[OBJECTIVE]:
Select every line of the listing below that contains the string "kern", and reproduce each of those lines in full.

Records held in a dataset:
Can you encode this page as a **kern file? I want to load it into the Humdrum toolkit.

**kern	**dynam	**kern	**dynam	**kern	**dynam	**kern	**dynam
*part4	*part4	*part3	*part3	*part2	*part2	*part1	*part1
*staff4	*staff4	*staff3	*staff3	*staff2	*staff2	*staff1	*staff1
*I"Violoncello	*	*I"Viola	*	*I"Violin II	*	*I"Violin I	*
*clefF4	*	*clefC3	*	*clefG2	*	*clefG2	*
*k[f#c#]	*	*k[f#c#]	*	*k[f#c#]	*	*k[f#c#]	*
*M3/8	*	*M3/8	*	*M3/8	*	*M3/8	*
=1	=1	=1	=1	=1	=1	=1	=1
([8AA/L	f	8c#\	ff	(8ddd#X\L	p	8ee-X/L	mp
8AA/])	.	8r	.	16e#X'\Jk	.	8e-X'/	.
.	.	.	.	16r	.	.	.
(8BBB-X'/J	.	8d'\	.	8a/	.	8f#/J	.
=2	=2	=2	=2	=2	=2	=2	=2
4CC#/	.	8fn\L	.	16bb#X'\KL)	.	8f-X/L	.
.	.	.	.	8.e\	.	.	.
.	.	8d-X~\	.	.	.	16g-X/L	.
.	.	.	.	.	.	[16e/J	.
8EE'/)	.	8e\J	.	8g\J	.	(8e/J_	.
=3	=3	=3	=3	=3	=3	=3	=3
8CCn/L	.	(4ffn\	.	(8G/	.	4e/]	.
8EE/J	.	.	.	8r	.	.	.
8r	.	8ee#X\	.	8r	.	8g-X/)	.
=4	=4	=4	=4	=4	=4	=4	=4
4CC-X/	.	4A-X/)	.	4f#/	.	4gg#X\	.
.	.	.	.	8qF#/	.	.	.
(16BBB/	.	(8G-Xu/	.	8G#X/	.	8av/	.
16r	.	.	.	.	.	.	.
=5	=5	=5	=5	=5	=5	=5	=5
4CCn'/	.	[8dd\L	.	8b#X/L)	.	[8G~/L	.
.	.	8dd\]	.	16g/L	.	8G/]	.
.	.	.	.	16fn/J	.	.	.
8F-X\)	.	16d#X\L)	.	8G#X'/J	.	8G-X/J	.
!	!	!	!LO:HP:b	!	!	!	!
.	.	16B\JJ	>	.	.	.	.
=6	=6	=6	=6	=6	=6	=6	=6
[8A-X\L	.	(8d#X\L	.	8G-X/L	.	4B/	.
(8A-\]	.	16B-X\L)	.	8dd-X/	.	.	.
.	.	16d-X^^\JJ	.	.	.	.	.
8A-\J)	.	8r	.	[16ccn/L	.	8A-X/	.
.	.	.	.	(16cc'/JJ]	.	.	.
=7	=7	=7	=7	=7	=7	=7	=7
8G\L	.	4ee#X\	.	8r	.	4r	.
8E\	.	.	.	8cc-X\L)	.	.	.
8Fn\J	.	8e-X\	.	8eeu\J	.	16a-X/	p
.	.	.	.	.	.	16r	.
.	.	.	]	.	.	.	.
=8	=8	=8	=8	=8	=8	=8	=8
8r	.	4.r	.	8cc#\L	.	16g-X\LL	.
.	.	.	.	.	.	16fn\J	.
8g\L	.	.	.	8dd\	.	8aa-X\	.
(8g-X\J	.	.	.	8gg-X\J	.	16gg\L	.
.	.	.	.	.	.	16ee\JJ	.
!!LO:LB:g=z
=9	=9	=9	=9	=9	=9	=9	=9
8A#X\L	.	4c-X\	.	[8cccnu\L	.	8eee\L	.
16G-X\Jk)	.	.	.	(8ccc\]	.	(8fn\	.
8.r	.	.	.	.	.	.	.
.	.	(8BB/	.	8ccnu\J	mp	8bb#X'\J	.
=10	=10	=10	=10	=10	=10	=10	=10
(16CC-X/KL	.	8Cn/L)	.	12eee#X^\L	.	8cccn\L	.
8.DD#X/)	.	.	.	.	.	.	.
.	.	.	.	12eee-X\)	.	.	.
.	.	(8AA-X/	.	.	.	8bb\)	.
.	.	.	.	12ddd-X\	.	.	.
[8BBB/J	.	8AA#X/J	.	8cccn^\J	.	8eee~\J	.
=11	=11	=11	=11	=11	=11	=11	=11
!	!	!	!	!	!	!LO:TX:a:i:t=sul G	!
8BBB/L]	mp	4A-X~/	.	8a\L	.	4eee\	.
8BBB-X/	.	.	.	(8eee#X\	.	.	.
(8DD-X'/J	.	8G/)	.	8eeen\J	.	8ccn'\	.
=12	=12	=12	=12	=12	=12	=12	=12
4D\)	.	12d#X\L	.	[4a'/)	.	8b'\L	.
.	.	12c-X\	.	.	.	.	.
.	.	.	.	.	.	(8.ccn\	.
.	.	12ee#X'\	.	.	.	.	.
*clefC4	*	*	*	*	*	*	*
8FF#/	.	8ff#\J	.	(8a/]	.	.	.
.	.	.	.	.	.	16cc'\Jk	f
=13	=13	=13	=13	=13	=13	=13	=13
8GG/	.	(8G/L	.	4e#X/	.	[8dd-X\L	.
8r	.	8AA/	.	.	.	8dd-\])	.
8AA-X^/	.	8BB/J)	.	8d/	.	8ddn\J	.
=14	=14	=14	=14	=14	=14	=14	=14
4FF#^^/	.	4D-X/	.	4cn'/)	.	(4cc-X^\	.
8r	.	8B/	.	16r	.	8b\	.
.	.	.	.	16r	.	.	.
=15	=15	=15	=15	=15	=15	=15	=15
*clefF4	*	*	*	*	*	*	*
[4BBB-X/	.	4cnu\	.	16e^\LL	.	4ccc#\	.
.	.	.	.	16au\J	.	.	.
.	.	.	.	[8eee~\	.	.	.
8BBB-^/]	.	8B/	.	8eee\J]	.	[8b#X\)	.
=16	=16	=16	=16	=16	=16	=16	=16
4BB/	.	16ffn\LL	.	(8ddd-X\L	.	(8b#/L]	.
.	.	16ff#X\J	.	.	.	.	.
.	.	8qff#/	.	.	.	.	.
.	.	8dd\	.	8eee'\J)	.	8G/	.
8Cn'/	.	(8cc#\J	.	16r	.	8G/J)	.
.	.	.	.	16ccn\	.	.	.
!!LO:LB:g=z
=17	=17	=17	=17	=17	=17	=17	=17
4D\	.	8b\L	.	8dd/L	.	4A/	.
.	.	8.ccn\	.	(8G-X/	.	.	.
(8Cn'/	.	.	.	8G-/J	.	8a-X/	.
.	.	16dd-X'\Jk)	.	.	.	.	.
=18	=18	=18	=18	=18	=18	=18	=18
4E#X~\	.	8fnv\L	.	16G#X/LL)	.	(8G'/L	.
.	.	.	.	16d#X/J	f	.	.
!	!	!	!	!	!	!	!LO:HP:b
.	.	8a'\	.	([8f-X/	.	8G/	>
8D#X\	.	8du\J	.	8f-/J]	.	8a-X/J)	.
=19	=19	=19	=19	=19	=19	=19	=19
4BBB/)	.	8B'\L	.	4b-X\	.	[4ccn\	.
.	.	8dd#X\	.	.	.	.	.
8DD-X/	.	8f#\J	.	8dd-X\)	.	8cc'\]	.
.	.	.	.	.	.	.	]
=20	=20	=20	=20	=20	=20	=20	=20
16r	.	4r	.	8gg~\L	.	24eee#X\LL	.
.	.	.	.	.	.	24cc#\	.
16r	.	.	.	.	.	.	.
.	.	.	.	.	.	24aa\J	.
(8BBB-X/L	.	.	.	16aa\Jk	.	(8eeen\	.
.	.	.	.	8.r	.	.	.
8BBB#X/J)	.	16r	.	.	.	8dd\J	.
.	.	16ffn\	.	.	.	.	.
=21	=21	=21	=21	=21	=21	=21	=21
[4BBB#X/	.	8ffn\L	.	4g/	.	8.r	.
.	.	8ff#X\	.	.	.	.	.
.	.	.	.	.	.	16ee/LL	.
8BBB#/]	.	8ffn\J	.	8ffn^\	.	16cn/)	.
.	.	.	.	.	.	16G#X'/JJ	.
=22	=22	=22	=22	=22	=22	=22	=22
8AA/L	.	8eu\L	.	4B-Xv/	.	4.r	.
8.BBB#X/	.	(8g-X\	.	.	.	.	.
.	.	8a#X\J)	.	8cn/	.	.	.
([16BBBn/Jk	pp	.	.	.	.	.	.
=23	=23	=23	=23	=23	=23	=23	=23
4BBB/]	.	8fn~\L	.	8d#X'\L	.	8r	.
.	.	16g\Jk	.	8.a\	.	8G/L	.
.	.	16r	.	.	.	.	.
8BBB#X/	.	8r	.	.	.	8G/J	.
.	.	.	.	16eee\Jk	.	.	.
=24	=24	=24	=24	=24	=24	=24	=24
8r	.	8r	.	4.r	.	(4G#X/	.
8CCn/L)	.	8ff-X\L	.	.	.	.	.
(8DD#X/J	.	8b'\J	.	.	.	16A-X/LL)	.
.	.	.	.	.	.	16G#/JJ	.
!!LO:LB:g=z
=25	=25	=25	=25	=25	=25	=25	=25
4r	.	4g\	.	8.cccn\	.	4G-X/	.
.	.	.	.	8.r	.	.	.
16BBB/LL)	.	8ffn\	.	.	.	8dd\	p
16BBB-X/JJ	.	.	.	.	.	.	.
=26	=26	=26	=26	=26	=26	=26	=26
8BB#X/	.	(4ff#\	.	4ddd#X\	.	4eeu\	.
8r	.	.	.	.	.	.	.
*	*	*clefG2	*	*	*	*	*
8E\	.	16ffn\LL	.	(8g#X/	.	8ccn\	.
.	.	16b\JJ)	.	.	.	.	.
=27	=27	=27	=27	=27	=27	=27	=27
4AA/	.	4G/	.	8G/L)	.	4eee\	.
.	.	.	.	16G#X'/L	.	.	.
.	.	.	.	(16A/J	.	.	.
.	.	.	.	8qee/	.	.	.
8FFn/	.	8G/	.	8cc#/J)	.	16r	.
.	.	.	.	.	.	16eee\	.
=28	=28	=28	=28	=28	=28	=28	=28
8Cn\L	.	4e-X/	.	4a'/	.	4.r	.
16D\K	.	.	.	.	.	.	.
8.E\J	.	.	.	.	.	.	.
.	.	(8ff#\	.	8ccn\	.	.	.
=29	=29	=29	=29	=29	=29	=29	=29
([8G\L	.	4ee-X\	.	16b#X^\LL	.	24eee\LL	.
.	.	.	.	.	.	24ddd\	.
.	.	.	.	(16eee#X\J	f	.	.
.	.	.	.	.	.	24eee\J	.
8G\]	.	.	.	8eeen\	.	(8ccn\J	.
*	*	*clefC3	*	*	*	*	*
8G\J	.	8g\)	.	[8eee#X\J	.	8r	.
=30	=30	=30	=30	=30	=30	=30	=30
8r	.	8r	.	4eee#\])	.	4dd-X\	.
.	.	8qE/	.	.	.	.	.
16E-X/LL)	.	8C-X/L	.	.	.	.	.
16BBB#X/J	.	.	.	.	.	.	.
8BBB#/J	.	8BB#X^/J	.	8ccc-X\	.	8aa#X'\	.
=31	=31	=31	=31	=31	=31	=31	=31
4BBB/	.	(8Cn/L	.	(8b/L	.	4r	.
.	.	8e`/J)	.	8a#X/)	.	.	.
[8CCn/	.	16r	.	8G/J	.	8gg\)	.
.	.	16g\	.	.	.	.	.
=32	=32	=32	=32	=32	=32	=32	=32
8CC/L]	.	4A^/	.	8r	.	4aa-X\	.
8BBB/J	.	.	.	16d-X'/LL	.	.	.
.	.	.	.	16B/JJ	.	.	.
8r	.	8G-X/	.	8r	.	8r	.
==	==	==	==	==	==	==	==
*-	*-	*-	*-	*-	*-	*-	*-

[EXERCISE SOLUTION]:
Can you encode this page as a **kern file? I want to load it into the Humdrum toolkit.
**kern	**dynam	**kern	**dynam	**kern	**dynam	**kern	**dynam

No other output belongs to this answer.